» **Task directions**
Scan the material below for the string "right". Report every line that has it.

____ Data for this task

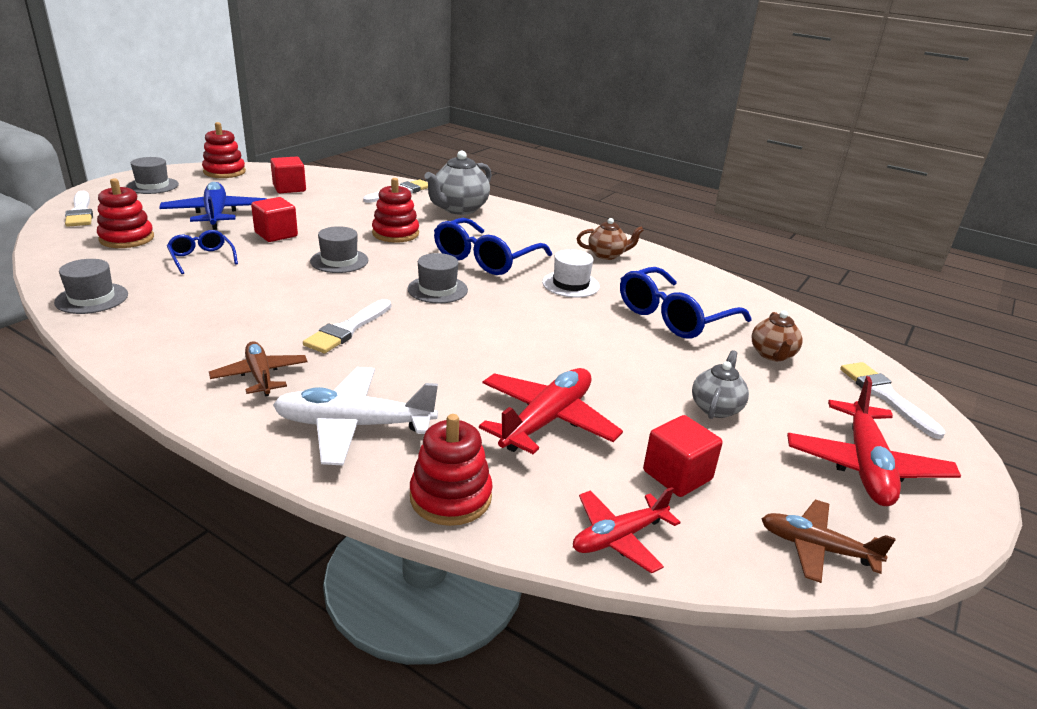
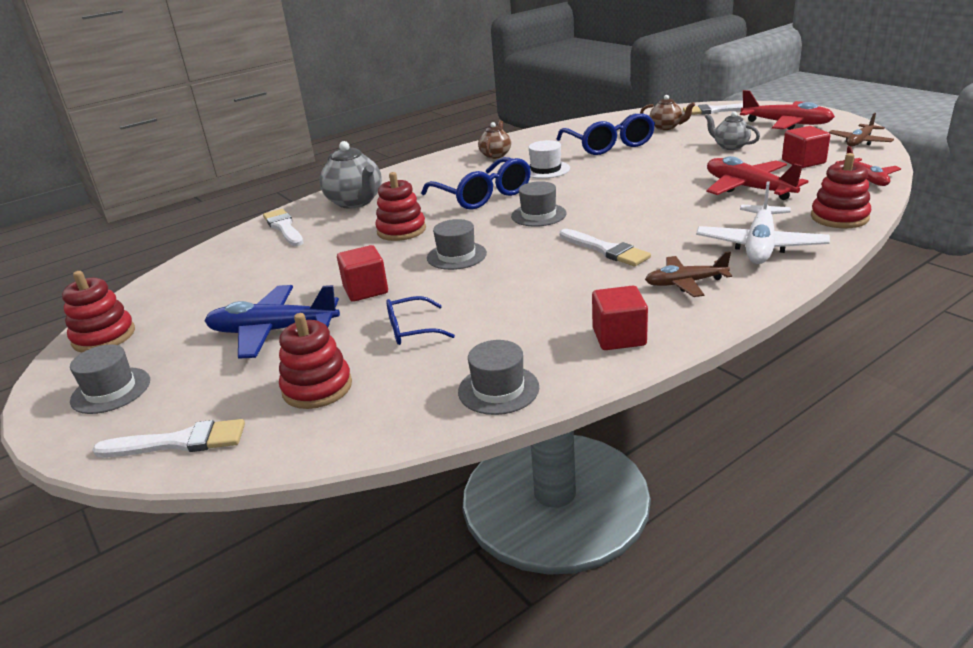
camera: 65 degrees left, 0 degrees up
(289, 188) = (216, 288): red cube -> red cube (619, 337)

________
____ Data for this task

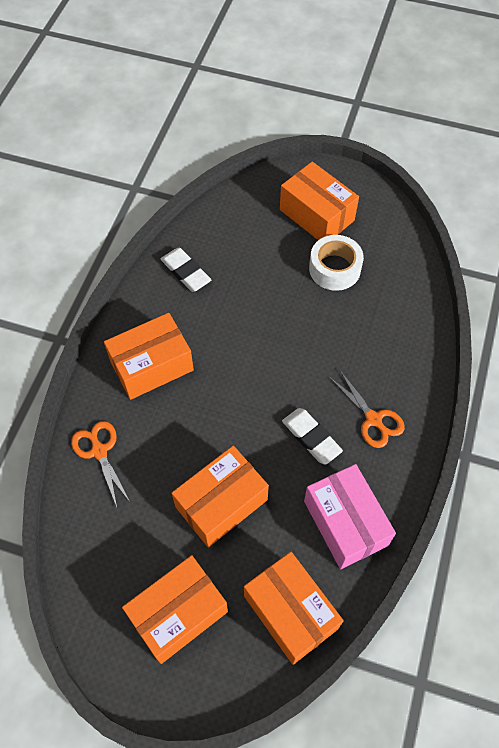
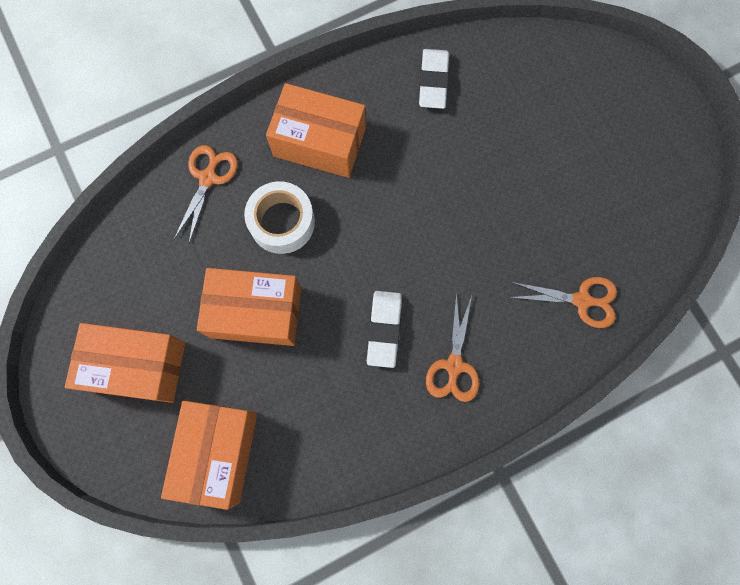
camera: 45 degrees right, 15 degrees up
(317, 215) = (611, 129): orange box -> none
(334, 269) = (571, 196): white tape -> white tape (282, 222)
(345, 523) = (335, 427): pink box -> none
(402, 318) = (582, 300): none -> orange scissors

________
____ Data for this task

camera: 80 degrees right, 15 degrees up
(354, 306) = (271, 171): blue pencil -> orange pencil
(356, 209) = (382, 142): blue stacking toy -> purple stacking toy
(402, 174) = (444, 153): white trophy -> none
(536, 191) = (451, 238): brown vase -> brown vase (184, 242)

________

» **Answer section**
camera: 45 degrees right, 15 degrees up
camera: 80 degrees right, 15 degrees up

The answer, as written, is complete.